Exercise description: Please return the lines below verbatim, beginning at the one that has "tan round brick F6" and stopping after the one that has "red cone F4 level 1 -> none", and add no other lines.

Available data:
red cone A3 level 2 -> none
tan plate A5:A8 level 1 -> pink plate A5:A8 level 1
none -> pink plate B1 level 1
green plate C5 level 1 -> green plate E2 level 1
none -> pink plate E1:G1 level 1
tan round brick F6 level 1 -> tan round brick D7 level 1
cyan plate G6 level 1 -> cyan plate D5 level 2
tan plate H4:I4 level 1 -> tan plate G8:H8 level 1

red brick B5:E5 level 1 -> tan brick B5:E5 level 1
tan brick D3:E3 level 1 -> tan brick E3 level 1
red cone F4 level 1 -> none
...
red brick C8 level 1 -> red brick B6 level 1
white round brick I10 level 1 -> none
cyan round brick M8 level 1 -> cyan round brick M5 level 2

Task solution:
tan round brick F6 level 1 -> tan round brick D7 level 1
cyan plate G6 level 1 -> cyan plate D5 level 2
tan plate H4:I4 level 1 -> tan plate G8:H8 level 1

red brick B5:E5 level 1 -> tan brick B5:E5 level 1
tan brick D3:E3 level 1 -> tan brick E3 level 1
red cone F4 level 1 -> none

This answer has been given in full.